**TASK TO COMPLETE**
The entries that follow should come back exactly, with no pictures among them.

**RECORD EXCERPTS**
——
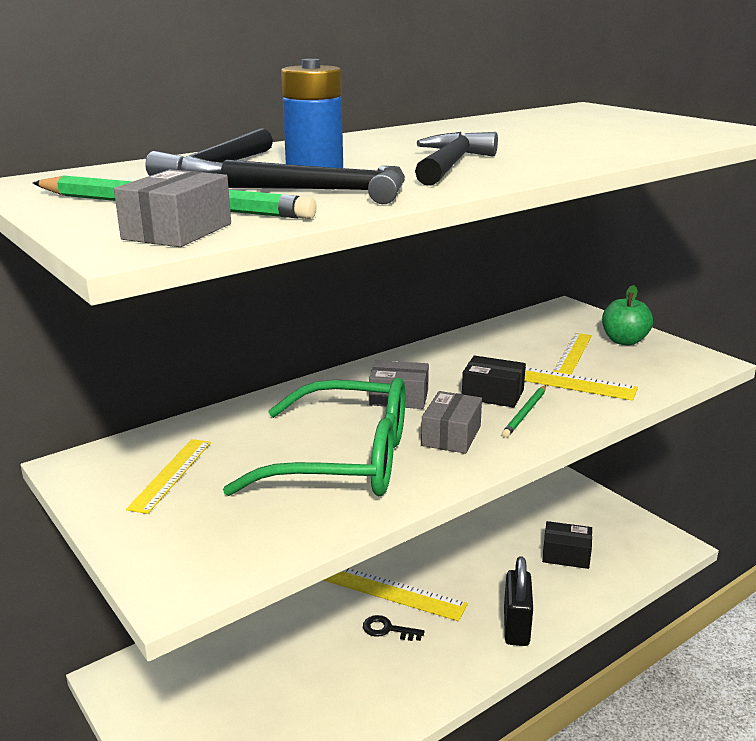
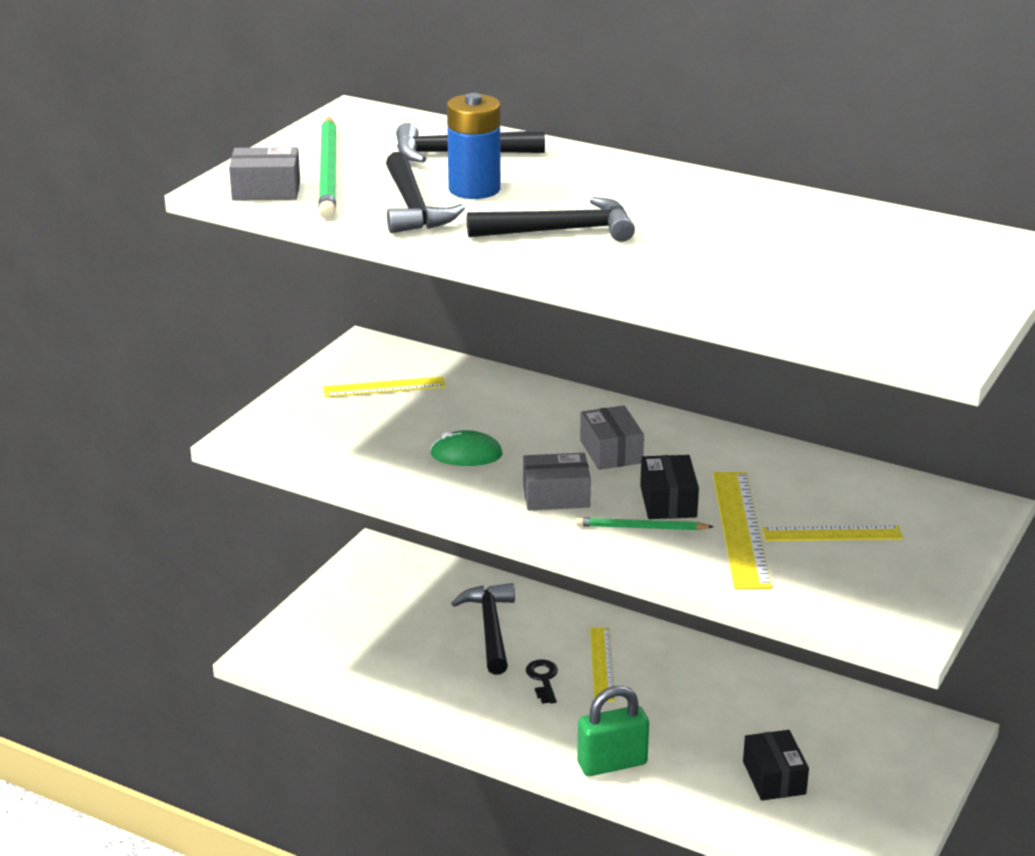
camera: 65 degrees right, 5 degrees up
(296, 638) = (490, 628): none -> black hammer
(344, 460) = (466, 454): green glasses -> green mouse
(389, 591) = (602, 664): yellow ruler -> yellow ruler, size x0.65
(516, 627) = (612, 763): black padlock -> green padlock
(624, 341) = (912, 565): green apple -> none

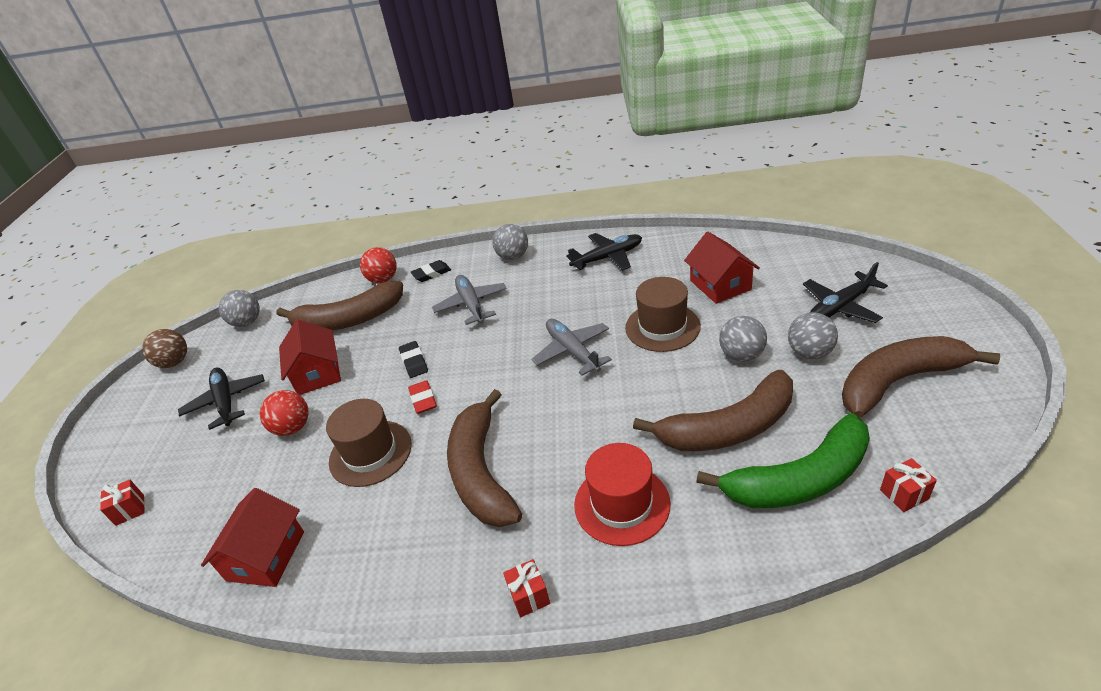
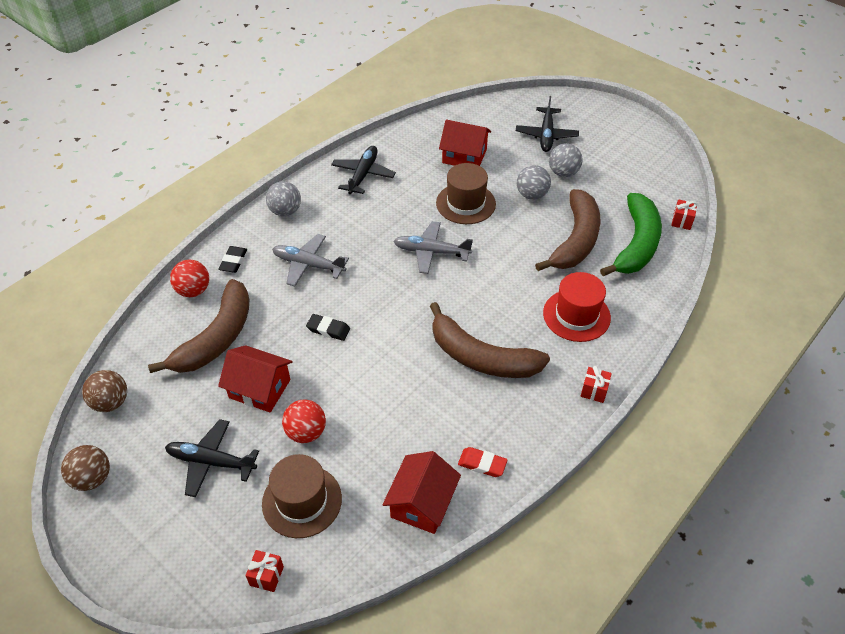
camera: 55 degrees left, 10 degrees up
(247, 322) = (111, 402): grey ball -> brown ball
(266, 556) = (422, 503): red house -> red house turned 60 degrees clockwise
(370, 453) = (393, 401): brown hat -> brown hat (302, 501)
(423, 400) = (376, 347): red eraser -> red eraser (482, 464)
(898, 381) = (620, 165): brown banana -> none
——
**TASK SOLUTION**
camera: 65 degrees right, 5 degrees up
(296, 638) = (490, 628): none -> black hammer
(344, 460) = (466, 454): green glasses -> green mouse
(389, 591) = (602, 664): yellow ruler -> yellow ruler, size x0.65
(516, 627) = (612, 763): black padlock -> green padlock
(624, 341) = (912, 565): green apple -> none

camera: 55 degrees left, 10 degrees up
(247, 322) = (111, 402): grey ball -> brown ball
(266, 556) = (422, 503): red house -> red house turned 60 degrees clockwise
(370, 453) = (393, 401): brown hat -> brown hat (302, 501)
(423, 400) = (376, 347): red eraser -> red eraser (482, 464)
(898, 381) = (620, 165): brown banana -> none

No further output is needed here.